## What to work on
Please count the lines in the data below that hold "USER" and answer with the number by itself.
Task input Block Start
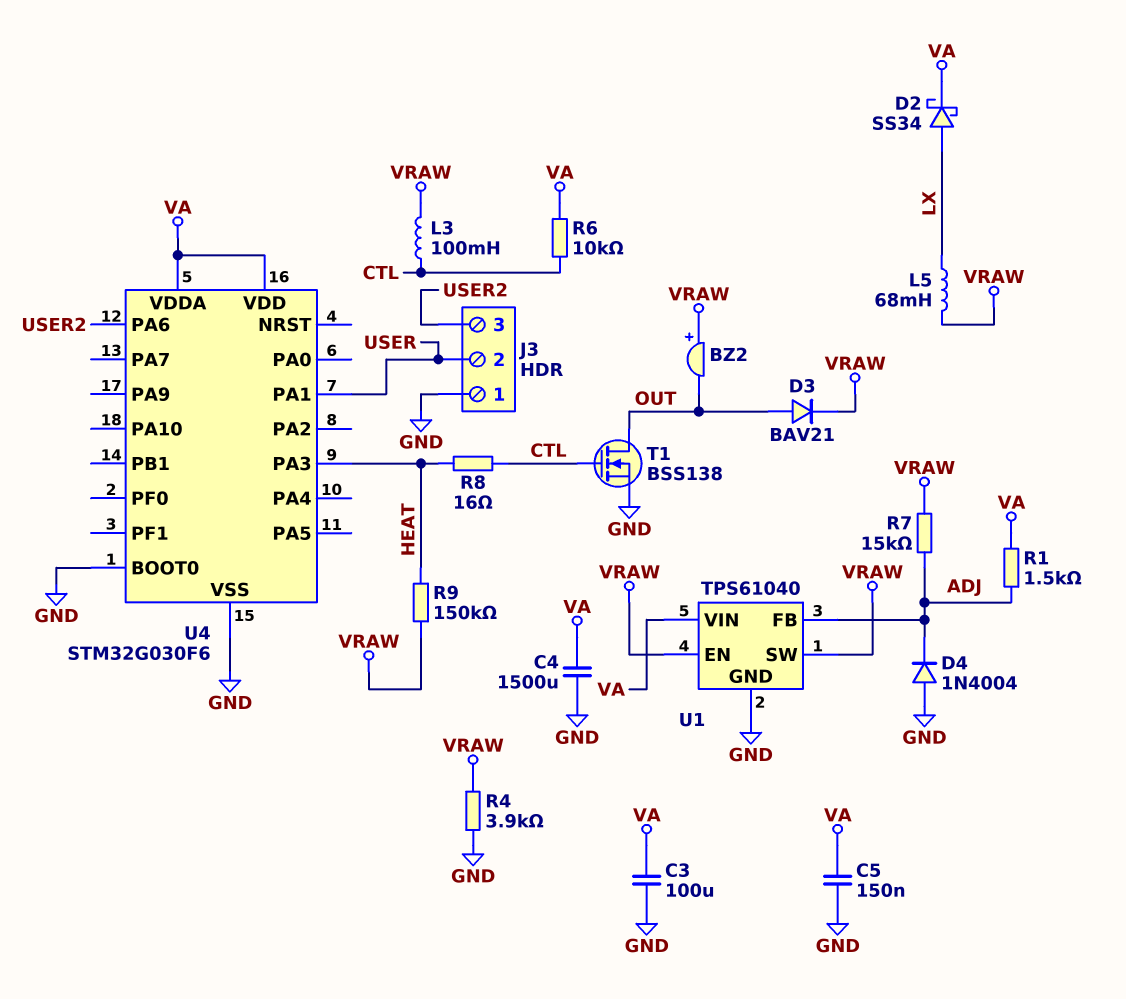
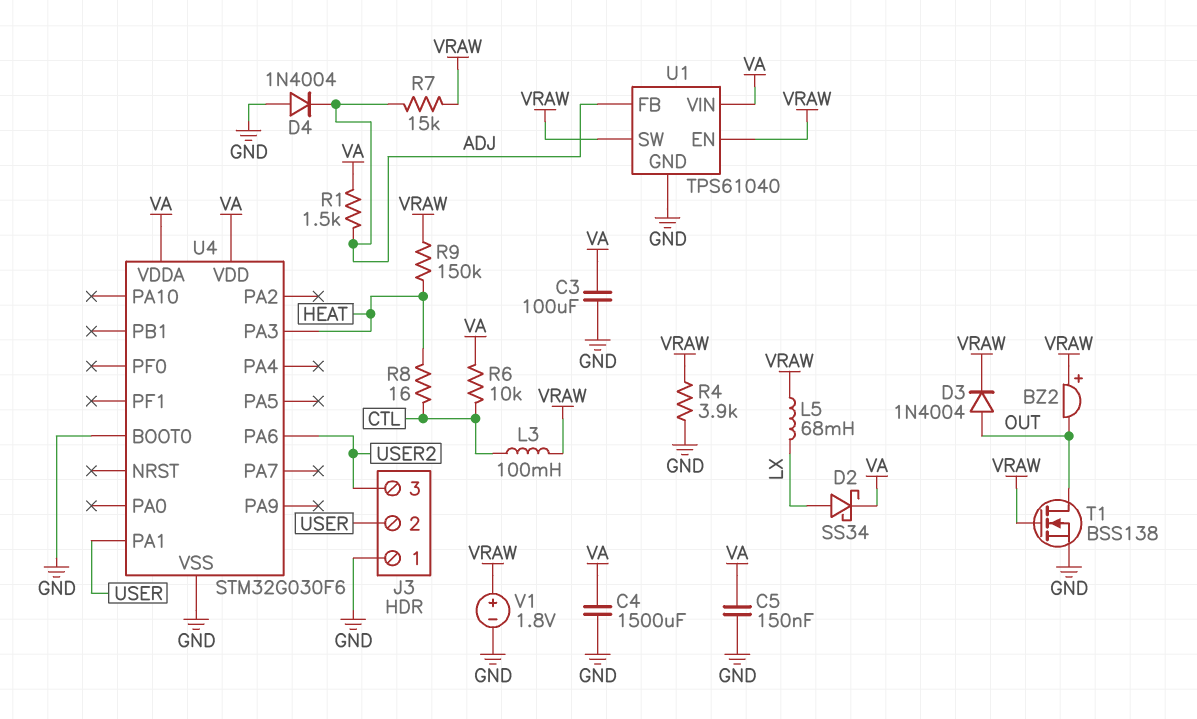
D3: diode BAV21 (A OUT, K VRAW) -> diode 1N4004 (A OUT, K VRAW)
T1: NMOS BSS138 (G CTL, D OUT, S GND) -> NMOS BSS138 (G VRAW, D OUT, S GND)
V1: none -> 1.8V (plus VRAW, minus GND)

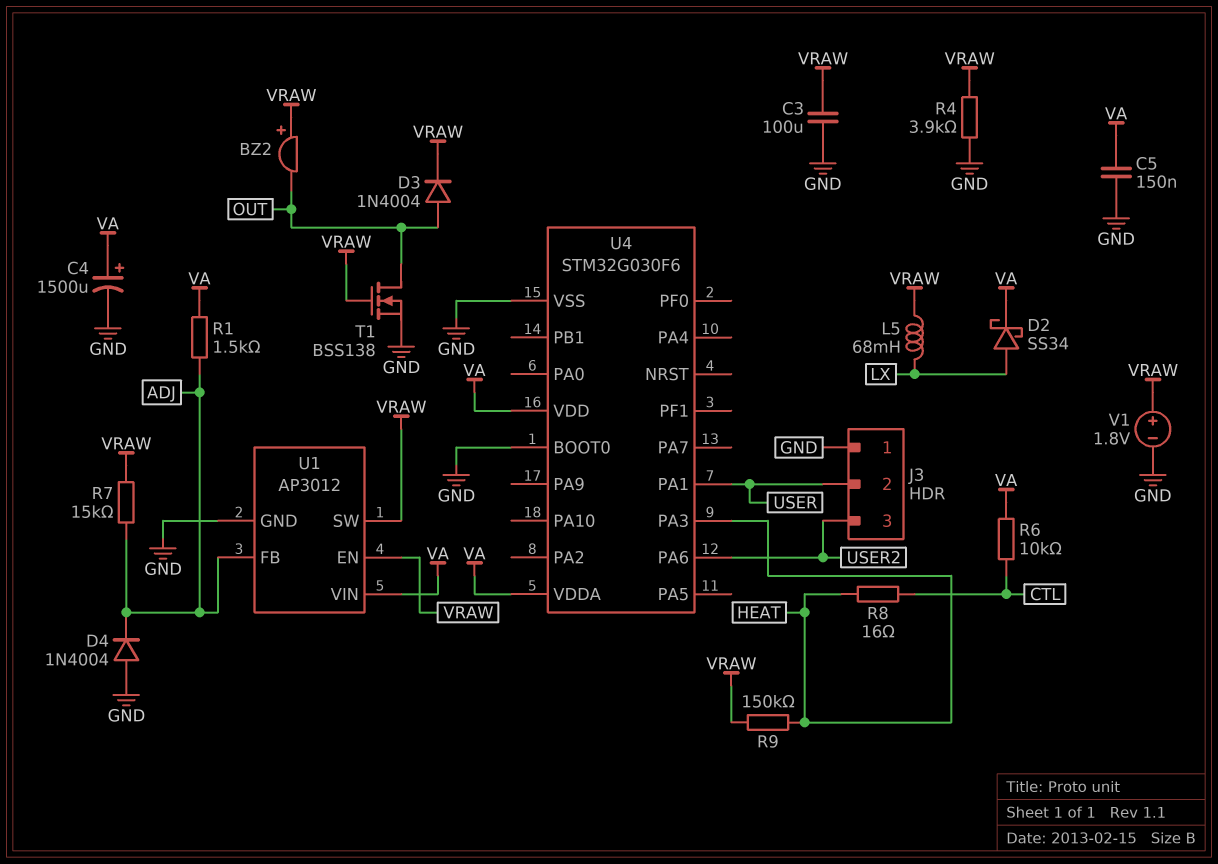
C3: 100uF (GND, VA) -> 100uF (GND, VRAW)
C4: 1500uF (GND, VA) -> 1500uF (plus VA, minus GND)
L3: 100mH (CTL, VRAW) -> none
U1: TPS61040 -> AP3012

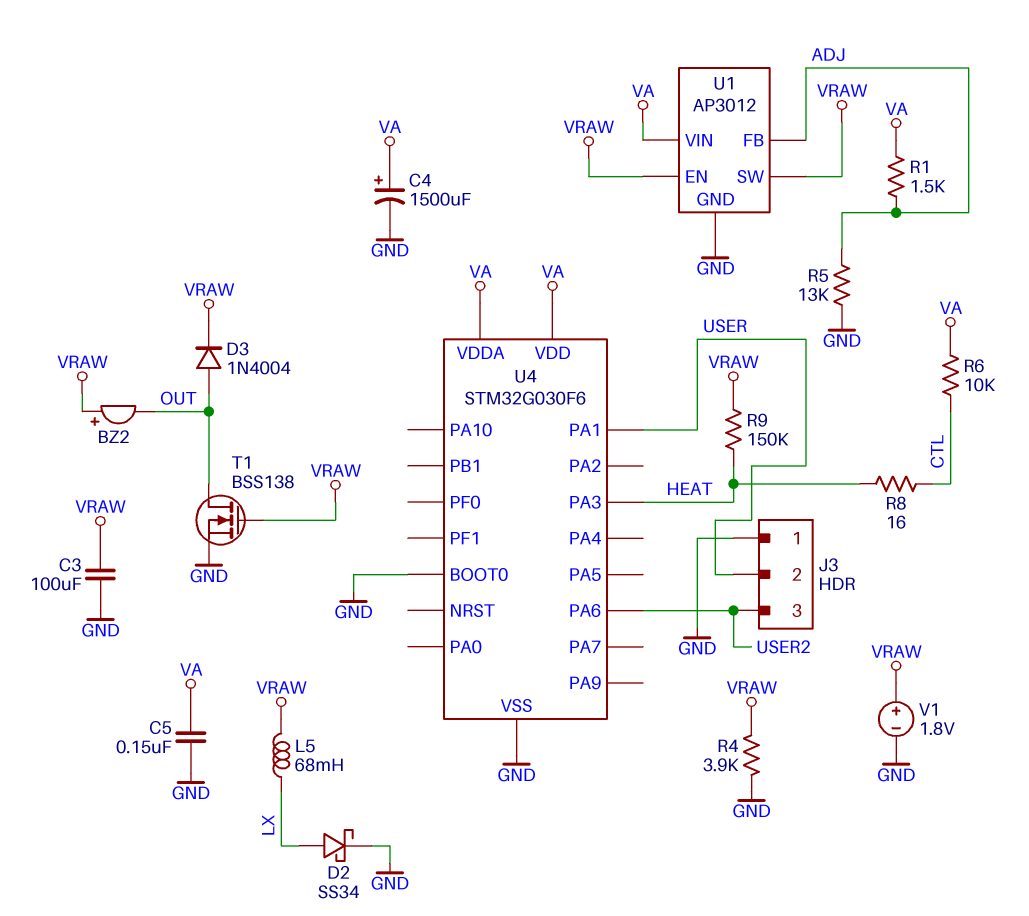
D2: schottky SS34 (A LX, K VA) -> schottky SS34 (A LX, K GND)
D4: diode 1N4004 (A GND, K ADJ) -> none
R5: none -> 13k (ADJ, GND)
R7: 15k (ADJ, VRAW) -> none

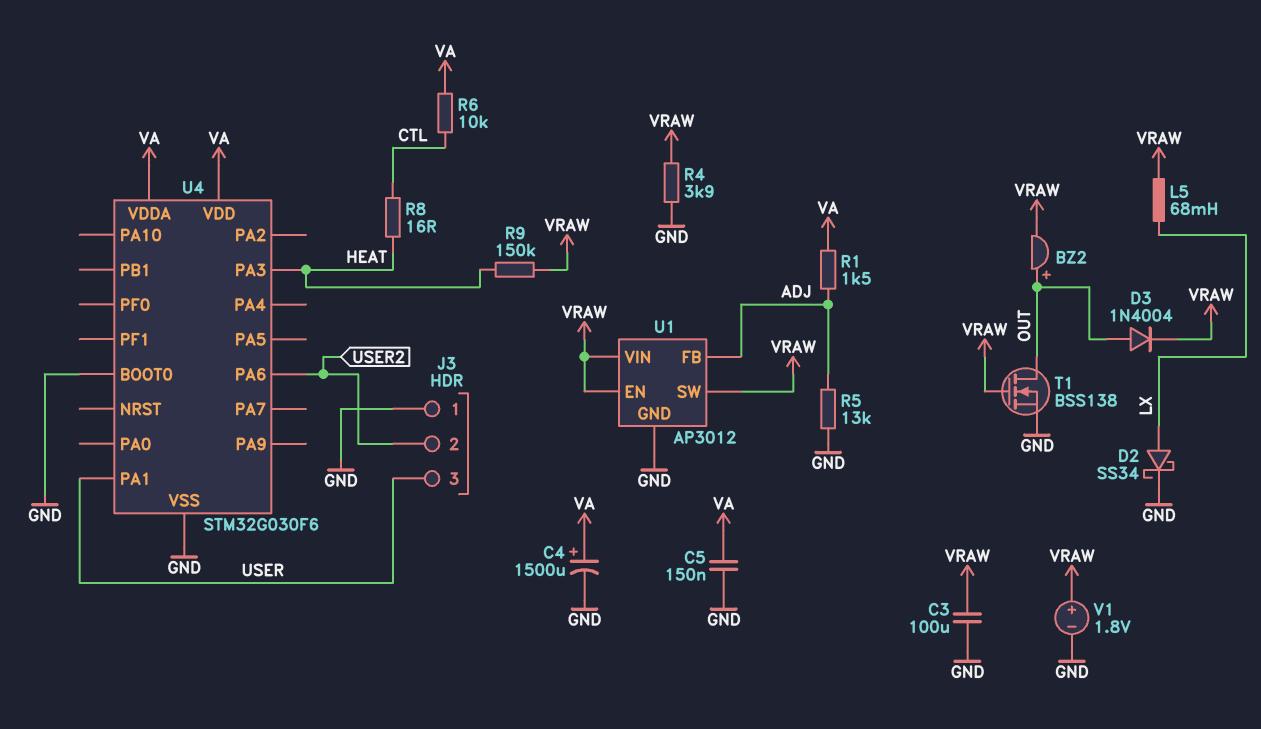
BZ2: buzzer (plus VRAW, minus OUT) -> buzzer (plus OUT, minus VRAW)
J3 pin 2: USER -> USER2
J3 pin 3: USER2 -> USER
U1 pin VIN: VA -> VRAW

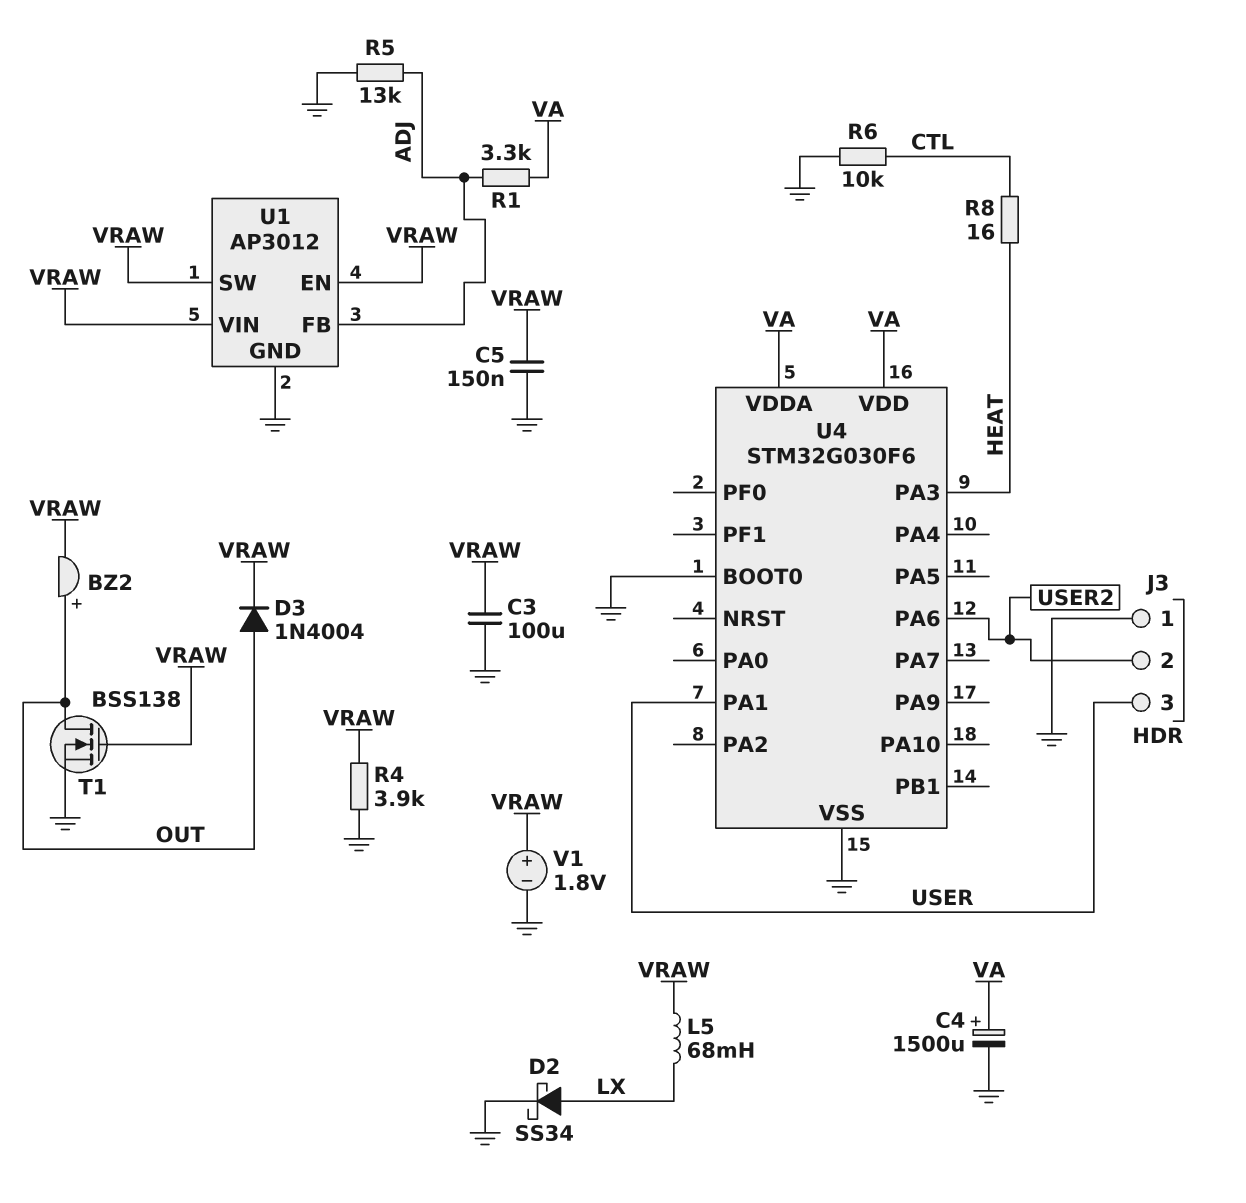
C5: 150nF (GND, VA) -> 150nF (GND, VRAW)
R1: 1.5k (ADJ, VA) -> 3.3k (ADJ, VA)
R6: 10k (CTL, VA) -> 10k (CTL, GND)
R9: 150k (HEAT, VRAW) -> none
Task input Block End
## Output
2